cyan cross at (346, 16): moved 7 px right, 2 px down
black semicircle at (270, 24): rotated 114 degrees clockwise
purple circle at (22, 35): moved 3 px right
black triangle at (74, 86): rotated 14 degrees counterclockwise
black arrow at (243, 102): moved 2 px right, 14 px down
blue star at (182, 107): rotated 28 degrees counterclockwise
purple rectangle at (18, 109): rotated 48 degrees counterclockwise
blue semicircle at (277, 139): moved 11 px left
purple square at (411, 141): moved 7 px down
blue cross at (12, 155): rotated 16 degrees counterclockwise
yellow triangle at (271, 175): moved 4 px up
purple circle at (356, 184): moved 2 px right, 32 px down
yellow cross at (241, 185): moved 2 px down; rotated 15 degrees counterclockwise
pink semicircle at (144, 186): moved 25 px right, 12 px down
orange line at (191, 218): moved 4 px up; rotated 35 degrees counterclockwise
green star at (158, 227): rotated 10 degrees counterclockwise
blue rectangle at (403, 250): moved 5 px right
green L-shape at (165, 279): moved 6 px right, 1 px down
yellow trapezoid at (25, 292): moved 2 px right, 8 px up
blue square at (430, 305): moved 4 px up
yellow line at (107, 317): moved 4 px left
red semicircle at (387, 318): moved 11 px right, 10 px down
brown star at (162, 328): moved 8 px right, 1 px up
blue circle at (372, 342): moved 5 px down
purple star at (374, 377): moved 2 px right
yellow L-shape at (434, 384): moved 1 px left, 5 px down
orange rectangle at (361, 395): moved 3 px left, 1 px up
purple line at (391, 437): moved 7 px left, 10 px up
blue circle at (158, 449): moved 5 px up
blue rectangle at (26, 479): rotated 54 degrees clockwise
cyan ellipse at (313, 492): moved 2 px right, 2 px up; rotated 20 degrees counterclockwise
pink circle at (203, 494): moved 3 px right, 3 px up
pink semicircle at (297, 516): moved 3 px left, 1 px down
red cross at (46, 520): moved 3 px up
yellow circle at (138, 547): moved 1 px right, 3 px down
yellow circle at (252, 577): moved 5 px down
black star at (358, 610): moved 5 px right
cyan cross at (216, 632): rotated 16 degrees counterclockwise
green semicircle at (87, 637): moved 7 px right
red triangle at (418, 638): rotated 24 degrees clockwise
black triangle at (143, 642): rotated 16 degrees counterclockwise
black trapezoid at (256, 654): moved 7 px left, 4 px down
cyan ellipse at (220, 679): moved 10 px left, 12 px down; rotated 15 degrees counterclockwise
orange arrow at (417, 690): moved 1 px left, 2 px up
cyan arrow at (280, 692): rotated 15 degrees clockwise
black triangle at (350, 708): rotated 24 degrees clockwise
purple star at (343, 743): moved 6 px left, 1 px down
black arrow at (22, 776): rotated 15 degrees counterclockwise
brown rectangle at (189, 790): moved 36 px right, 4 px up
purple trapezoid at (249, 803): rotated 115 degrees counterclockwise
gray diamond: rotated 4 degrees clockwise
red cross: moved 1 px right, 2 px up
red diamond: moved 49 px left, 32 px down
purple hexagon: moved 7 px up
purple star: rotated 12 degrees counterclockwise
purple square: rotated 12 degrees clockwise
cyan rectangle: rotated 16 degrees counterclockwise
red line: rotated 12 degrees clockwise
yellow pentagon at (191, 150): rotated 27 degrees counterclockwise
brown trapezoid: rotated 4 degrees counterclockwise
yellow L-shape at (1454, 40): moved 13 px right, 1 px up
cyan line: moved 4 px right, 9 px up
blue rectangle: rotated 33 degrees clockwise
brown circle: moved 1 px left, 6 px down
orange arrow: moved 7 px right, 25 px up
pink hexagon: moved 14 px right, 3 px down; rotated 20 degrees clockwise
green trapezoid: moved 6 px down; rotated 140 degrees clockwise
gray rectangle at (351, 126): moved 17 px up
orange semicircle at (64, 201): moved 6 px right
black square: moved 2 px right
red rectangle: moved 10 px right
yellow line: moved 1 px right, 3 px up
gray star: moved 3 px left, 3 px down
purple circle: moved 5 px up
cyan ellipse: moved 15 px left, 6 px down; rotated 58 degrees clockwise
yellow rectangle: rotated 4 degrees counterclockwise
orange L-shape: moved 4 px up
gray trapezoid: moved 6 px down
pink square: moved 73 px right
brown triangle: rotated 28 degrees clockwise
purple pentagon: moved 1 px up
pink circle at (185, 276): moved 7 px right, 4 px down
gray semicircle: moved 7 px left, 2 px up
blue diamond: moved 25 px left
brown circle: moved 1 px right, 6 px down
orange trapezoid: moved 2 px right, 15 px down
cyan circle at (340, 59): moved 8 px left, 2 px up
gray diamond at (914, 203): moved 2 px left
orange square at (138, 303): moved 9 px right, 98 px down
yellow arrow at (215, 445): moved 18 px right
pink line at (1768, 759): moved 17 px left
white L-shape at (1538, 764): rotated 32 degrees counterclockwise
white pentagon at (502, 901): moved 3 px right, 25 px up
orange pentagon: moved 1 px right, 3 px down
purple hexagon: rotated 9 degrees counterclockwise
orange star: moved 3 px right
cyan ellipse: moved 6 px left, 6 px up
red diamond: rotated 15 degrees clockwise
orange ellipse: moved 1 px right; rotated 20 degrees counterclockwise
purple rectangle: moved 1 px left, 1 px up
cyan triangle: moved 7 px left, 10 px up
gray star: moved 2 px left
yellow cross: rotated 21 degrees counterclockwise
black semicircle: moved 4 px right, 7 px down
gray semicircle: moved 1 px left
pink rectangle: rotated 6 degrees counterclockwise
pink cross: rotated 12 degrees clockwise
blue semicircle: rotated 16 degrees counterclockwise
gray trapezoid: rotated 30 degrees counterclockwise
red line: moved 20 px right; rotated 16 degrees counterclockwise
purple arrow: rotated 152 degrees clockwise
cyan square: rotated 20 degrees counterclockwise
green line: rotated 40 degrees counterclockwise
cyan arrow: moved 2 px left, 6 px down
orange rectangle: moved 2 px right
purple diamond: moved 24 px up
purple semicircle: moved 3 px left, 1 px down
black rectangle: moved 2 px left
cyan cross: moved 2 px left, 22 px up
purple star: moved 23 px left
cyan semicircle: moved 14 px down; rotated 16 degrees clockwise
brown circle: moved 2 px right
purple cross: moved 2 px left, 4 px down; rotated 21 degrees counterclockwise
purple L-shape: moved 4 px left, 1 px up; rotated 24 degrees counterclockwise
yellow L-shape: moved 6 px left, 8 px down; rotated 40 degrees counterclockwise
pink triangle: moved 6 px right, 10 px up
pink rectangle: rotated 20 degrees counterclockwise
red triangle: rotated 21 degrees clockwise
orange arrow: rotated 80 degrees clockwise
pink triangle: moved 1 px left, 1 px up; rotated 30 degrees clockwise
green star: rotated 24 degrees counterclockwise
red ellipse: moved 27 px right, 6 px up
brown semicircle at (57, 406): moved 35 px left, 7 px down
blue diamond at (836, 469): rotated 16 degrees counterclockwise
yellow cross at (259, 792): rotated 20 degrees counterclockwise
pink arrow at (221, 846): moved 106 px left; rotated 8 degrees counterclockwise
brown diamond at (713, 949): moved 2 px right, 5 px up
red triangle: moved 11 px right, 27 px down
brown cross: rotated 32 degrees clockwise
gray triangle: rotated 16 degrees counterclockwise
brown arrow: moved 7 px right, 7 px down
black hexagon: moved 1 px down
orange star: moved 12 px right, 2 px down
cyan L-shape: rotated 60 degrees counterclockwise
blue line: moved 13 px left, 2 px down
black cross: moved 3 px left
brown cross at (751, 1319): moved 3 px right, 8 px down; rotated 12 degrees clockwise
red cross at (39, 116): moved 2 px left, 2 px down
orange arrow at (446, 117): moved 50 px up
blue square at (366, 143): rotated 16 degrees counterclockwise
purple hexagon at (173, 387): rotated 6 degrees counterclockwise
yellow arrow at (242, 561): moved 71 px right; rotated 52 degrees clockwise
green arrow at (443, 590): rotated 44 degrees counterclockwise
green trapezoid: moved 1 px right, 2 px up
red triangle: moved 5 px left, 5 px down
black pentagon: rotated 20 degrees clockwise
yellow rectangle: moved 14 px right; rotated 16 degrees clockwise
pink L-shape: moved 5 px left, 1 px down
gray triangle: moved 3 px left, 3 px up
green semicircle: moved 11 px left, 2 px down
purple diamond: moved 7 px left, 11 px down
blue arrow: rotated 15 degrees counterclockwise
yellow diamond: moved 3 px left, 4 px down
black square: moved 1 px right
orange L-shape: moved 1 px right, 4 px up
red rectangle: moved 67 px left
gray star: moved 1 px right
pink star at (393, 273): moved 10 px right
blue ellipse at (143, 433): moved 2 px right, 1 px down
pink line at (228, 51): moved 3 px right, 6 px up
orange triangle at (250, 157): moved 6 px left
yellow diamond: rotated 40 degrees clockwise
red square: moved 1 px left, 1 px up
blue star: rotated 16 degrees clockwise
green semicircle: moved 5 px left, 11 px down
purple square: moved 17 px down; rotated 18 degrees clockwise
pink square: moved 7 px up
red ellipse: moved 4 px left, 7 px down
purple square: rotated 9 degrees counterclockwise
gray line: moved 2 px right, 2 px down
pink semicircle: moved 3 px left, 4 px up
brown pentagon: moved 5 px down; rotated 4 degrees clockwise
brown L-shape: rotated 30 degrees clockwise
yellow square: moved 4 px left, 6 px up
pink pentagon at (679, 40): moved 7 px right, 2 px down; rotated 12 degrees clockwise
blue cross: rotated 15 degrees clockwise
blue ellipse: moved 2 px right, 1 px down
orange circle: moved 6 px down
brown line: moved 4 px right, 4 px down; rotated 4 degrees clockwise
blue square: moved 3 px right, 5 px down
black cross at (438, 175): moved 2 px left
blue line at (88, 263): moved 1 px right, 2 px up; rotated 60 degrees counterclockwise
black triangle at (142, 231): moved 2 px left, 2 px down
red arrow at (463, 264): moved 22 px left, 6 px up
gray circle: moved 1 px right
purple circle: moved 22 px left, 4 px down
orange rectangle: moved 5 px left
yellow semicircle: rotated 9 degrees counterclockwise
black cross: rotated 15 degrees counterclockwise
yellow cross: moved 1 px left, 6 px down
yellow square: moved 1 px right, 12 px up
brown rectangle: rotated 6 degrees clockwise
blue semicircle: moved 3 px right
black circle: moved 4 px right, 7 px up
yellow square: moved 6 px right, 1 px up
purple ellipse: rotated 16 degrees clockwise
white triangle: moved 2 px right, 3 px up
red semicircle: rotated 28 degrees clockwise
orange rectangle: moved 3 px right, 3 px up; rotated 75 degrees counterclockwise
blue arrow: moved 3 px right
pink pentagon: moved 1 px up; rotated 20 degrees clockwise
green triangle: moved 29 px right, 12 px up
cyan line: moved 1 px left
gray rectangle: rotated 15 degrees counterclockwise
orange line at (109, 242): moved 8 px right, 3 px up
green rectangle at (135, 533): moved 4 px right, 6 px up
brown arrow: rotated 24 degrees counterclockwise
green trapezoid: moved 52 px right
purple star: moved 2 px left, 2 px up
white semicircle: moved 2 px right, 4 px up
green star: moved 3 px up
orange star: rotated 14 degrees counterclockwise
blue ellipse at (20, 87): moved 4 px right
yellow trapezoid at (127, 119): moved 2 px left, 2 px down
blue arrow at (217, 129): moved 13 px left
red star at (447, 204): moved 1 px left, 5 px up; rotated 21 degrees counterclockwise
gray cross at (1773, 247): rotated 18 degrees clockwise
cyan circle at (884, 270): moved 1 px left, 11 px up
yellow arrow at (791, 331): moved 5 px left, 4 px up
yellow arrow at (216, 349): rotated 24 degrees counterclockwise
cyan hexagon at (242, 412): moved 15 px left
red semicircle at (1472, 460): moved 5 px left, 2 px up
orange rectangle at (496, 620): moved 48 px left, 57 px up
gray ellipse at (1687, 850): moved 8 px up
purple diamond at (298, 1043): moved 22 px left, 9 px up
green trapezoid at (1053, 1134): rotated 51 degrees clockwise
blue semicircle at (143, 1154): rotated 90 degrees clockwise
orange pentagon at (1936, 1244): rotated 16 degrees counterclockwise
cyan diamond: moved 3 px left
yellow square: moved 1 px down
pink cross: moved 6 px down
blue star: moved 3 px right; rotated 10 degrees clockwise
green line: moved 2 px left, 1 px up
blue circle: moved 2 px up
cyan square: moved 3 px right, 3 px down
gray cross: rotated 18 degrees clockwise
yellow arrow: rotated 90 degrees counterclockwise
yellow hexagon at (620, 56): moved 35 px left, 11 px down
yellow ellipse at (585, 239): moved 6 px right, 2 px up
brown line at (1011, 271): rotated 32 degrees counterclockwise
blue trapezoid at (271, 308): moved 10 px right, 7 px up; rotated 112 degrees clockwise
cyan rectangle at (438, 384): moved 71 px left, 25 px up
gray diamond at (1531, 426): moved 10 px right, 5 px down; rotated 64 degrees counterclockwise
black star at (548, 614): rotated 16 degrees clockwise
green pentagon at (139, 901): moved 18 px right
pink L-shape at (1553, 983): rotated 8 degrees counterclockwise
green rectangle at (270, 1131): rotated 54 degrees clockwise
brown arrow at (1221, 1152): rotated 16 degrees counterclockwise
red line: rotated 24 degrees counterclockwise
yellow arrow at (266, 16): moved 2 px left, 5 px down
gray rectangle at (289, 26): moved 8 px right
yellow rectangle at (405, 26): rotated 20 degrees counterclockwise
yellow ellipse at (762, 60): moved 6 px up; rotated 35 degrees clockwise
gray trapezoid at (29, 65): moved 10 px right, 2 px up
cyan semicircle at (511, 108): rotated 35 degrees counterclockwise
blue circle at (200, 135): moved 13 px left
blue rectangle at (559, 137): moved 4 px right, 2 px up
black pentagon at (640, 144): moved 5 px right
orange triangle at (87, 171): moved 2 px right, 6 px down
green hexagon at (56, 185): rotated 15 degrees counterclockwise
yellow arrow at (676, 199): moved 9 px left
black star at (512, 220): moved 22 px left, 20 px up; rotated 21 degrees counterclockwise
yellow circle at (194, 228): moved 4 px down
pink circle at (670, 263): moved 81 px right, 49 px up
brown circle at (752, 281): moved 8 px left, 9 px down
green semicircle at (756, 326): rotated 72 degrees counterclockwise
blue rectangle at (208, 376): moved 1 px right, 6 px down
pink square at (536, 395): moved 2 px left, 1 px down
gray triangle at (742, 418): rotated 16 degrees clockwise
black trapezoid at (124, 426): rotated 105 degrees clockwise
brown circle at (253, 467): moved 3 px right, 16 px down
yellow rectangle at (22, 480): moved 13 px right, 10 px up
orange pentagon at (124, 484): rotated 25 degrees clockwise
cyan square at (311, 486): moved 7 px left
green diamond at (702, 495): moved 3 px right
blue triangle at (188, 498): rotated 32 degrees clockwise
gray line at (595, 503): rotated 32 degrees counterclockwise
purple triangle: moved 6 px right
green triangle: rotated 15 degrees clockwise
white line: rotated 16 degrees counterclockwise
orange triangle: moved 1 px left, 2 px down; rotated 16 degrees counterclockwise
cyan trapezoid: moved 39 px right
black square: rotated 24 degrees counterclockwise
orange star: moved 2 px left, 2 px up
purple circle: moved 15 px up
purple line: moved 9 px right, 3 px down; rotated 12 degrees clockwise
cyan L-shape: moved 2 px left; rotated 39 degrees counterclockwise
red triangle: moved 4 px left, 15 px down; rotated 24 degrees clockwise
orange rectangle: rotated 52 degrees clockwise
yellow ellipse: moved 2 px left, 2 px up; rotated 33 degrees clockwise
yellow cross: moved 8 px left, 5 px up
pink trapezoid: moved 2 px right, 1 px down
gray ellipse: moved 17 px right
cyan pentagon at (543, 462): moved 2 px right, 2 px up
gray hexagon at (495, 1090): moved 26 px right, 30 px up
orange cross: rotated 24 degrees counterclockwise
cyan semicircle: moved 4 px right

EXERCISE AIM
Lines holding the string "white": find them in the listing above and copy each one.

ANSWER SPACE
white L-shape at (1538, 764): rotated 32 degrees counterclockwise
white pentagon at (502, 901): moved 3 px right, 25 px up
white triangle: moved 2 px right, 3 px up
white semicircle: moved 2 px right, 4 px up
white line: rotated 16 degrees counterclockwise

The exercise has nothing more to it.